DATA SHOWN |
◆ ◆ ◆
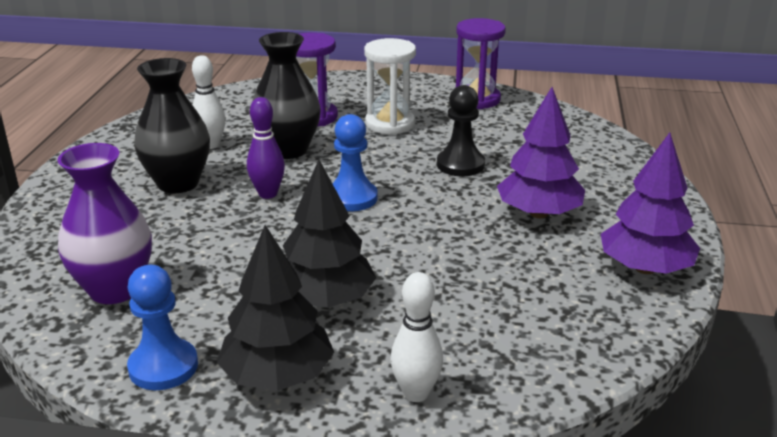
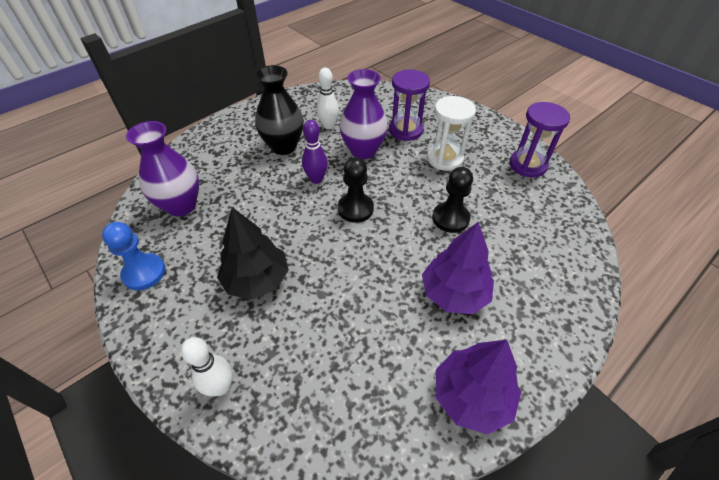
camera: 40 degrees right, 20 degrees up
(278, 376) = (178, 318): black tree -> none
(288, 150) = (363, 150): black vase -> purple vase
(352, 198) = (355, 209): blue pawn -> black pawn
◆ ◆ ◆
THE PROBLEM | A faithful copy of the lines from the line containing "(278, 376) = (178, 318): black tree -> none" to the end of the data should be set down, both ends included, and nothing more.

WRITTEN SOLUTION |
(278, 376) = (178, 318): black tree -> none
(288, 150) = (363, 150): black vase -> purple vase
(352, 198) = (355, 209): blue pawn -> black pawn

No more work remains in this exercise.